[Stored data Boundary: Start]

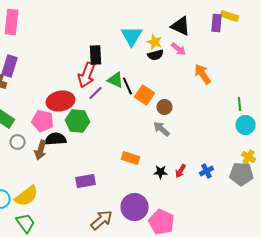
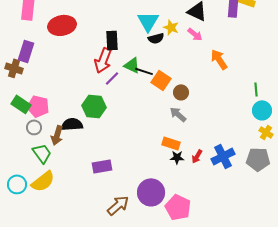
black semicircle: (155, 55) -> (156, 38), moved
black line: (127, 86) -> (144, 71), turned -48
red ellipse: (60, 101) -> (62, 25), moved
pink pentagon: (42, 121) -> (38, 106), moved
yellow cross: (248, 157) -> (266, 132), moved
orange rectangle: (130, 158) -> (171, 143), moved
blue cross: (206, 171) -> (223, 156), size x1.6
green trapezoid: (25, 223) -> (42, 153), moved

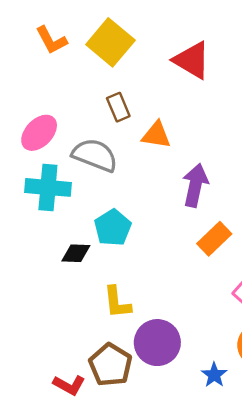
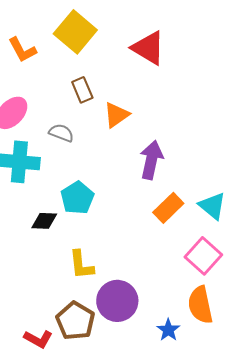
orange L-shape: (51, 40) -> (22, 50), moved
orange triangle: (156, 135) -> (116, 115), turned -44
gray semicircle: (95, 155) -> (61, 133), size x0.6

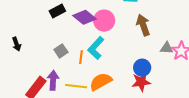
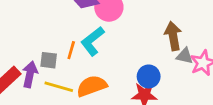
brown arrow: (143, 25) -> (173, 36), moved
gray square: (61, 51) -> (49, 60), moved, turned 32

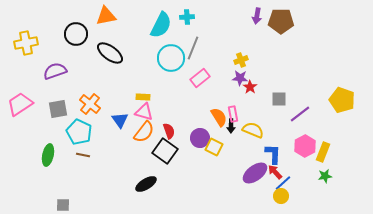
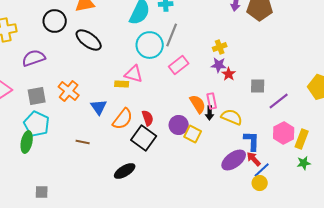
pink triangle: (144, 112) -> (134, 74), moved
cyan pentagon: (79, 132) -> (37, 124), moved
brown line: (83, 155) -> (83, 142), moved

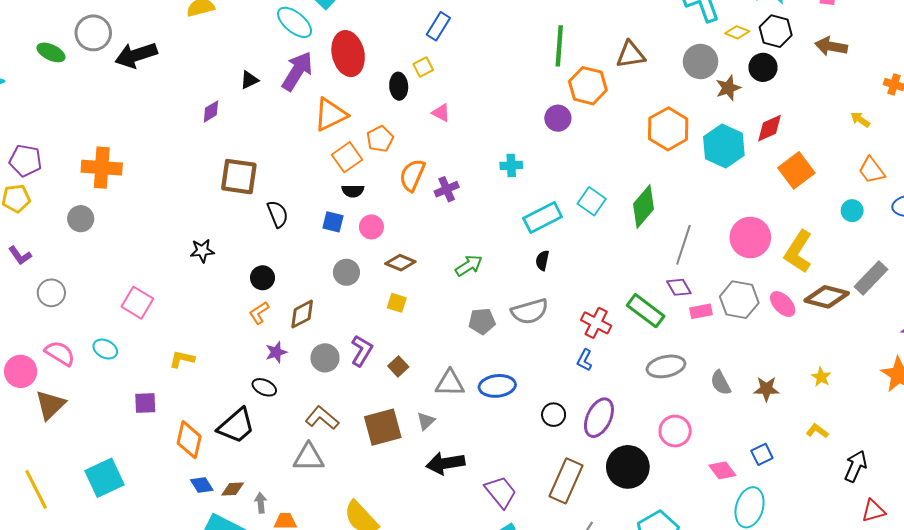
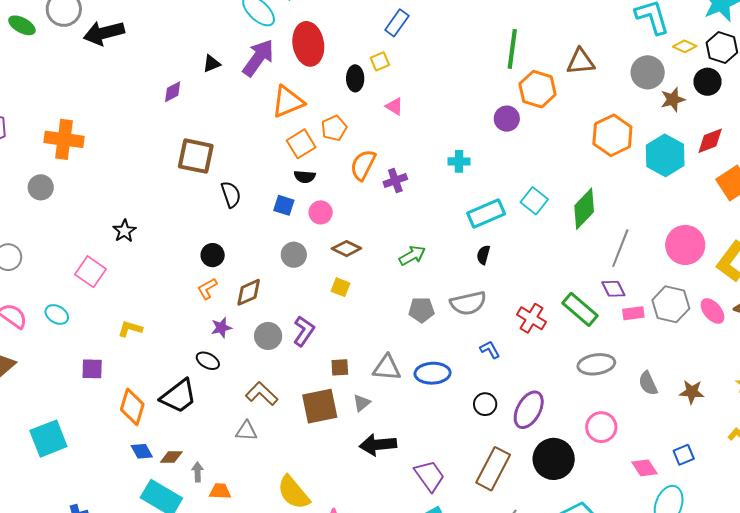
black star: (202, 251) -> (124, 231), moved, turned -30
blue L-shape: (585, 360) -> (490, 350), moved, turned 120
brown square: (398, 366) -> (340, 367), moved, turned 36
gray triangle: (309, 457) -> (246, 431), size x0.7

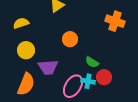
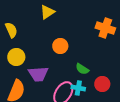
yellow semicircle: (21, 23) -> (11, 30), turned 84
red circle: (104, 77) -> (102, 84), moved

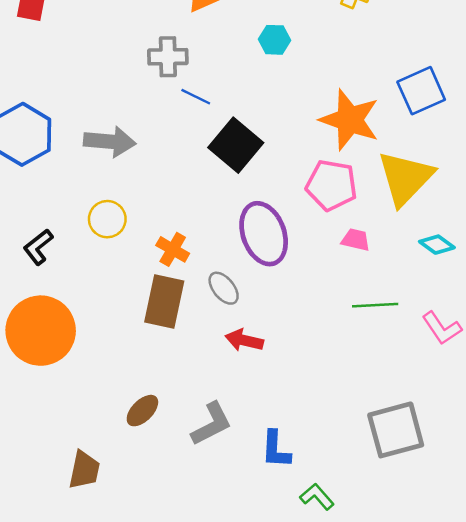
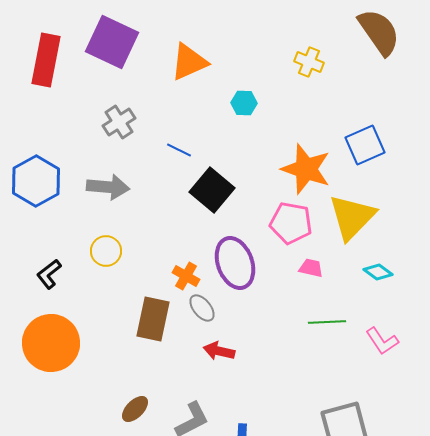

[Stored data Boundary: End]

Goal of the exercise:
In your reply, please print exactly the lines from the one with "brown line: (83, 155) -> (83, 142), moved" through the final line of the listing above, both included, and no pictures.

Written response:
brown line: (83, 155) -> (83, 142), moved

black star: (202, 251) -> (124, 231), moved, turned -30
blue L-shape: (585, 360) -> (490, 350), moved, turned 120
brown square: (398, 366) -> (340, 367), moved, turned 36
gray triangle: (309, 457) -> (246, 431), size x0.7

yellow semicircle: (21, 23) -> (11, 30), turned 84
red circle: (104, 77) -> (102, 84), moved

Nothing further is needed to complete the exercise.